- **The data**:
____________________

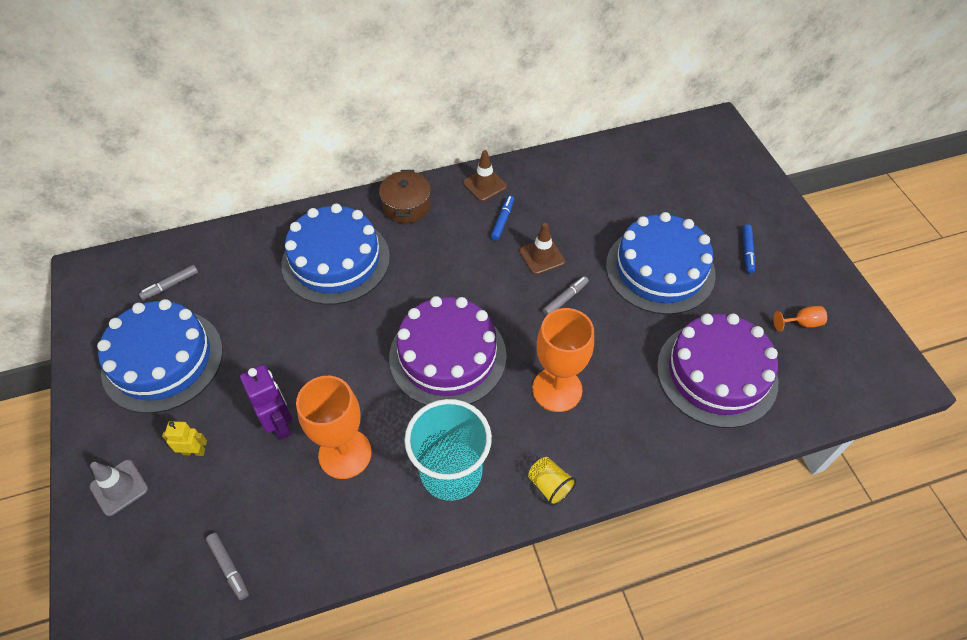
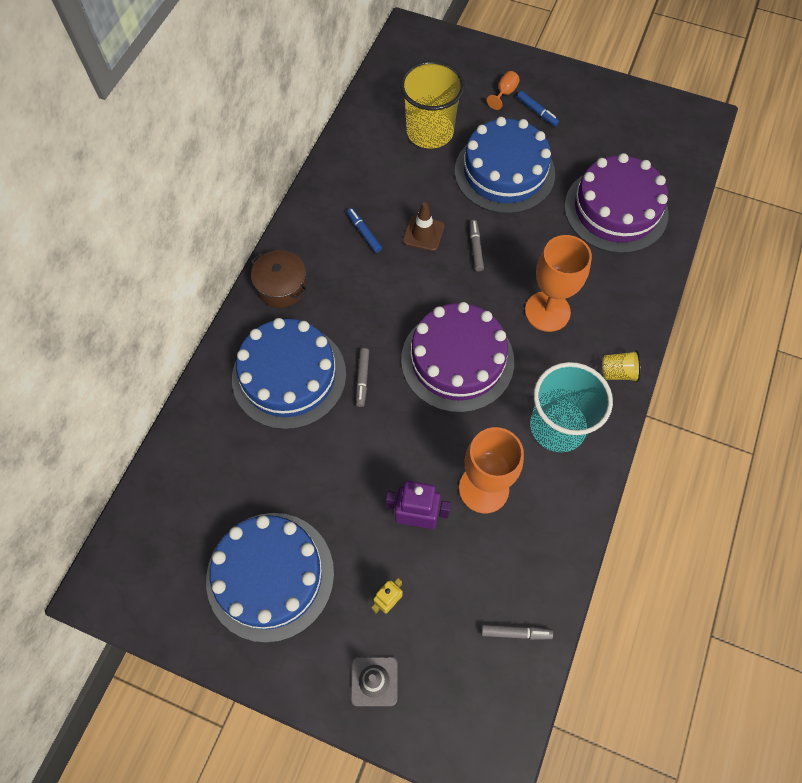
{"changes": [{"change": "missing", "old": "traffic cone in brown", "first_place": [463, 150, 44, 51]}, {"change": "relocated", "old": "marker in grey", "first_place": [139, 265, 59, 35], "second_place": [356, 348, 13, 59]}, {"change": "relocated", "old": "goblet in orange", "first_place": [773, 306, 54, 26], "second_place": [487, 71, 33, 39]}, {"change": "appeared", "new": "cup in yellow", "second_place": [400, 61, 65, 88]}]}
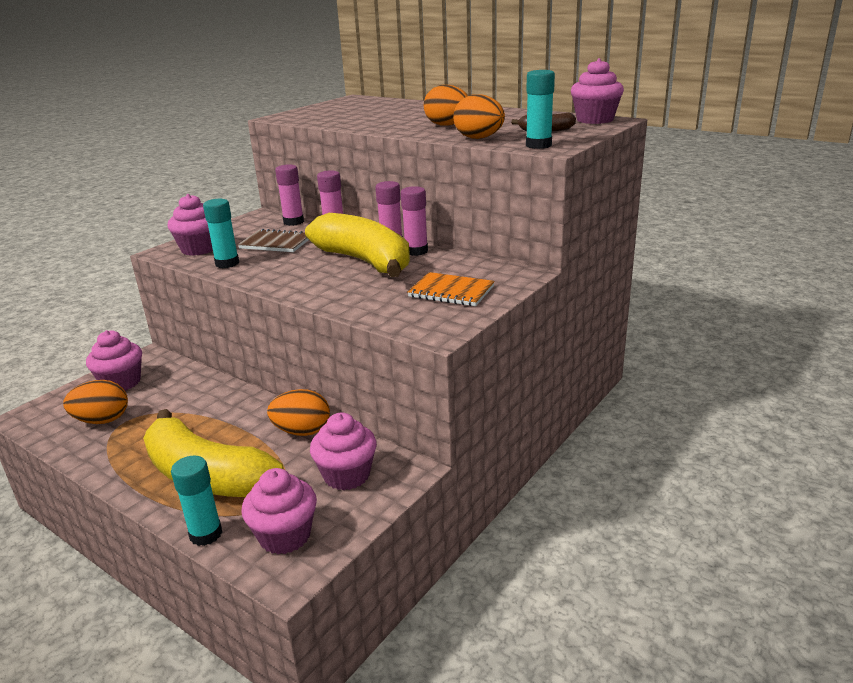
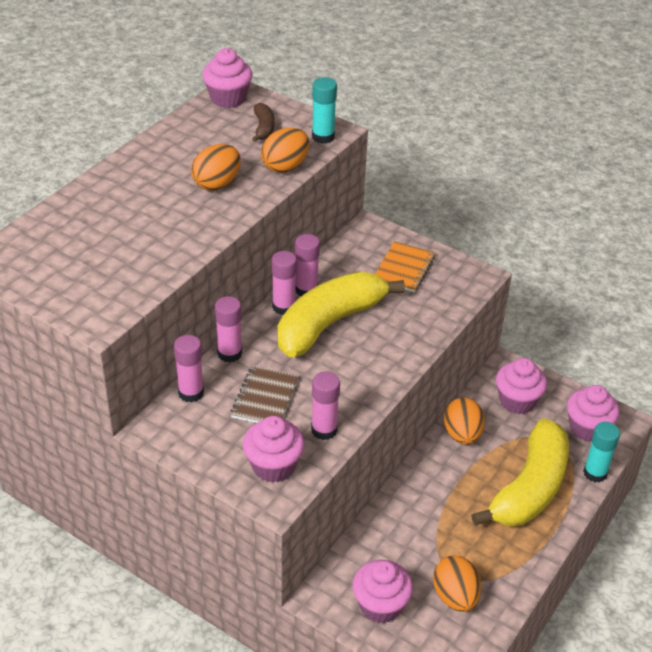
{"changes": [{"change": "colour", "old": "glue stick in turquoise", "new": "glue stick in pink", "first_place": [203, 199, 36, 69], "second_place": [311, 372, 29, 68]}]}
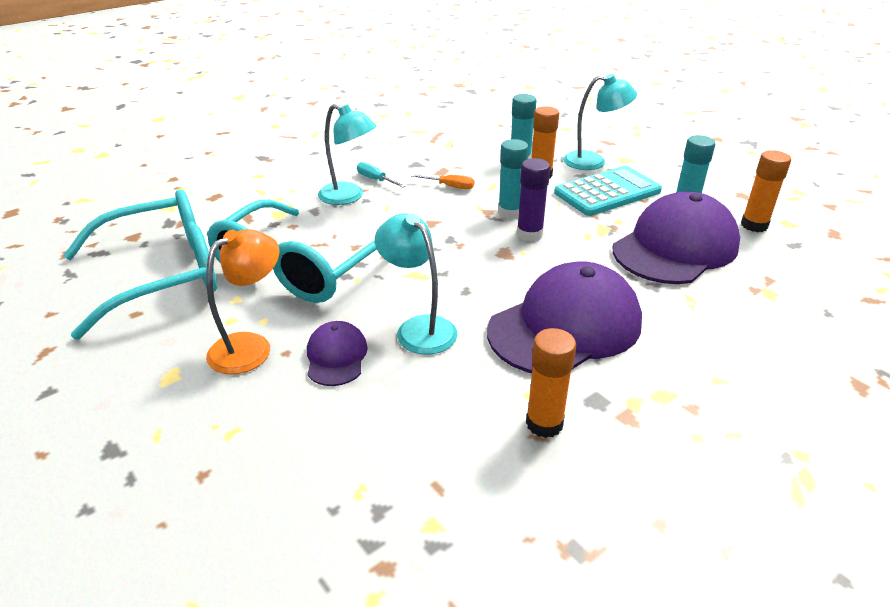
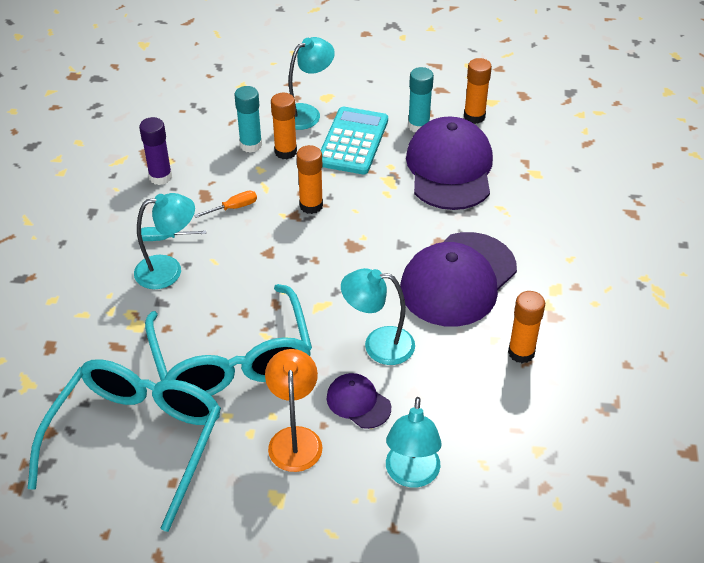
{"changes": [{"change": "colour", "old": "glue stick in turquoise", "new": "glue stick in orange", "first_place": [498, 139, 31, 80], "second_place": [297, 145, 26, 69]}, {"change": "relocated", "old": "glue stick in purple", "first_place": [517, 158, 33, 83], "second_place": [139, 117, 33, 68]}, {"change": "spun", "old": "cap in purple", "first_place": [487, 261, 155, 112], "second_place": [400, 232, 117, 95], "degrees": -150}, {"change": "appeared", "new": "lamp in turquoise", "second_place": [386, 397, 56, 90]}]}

____________________

- **Activity**: Which lines above hold the string "stick"? Show each of them.

- **Exercise response**:
{"changes": [{"change": "colour", "old": "glue stick in turquoise", "new": "glue stick in pink", "first_place": [203, 199, 36, 69], "second_place": [311, 372, 29, 68]}]}
{"changes": [{"change": "colour", "old": "glue stick in turquoise", "new": "glue stick in orange", "first_place": [498, 139, 31, 80], "second_place": [297, 145, 26, 69]}, {"change": "relocated", "old": "glue stick in purple", "first_place": [517, 158, 33, 83], "second_place": [139, 117, 33, 68]}, {"change": "spun", "old": "cap in purple", "first_place": [487, 261, 155, 112], "second_place": [400, 232, 117, 95], "degrees": -150}, {"change": "appeared", "new": "lamp in turquoise", "second_place": [386, 397, 56, 90]}]}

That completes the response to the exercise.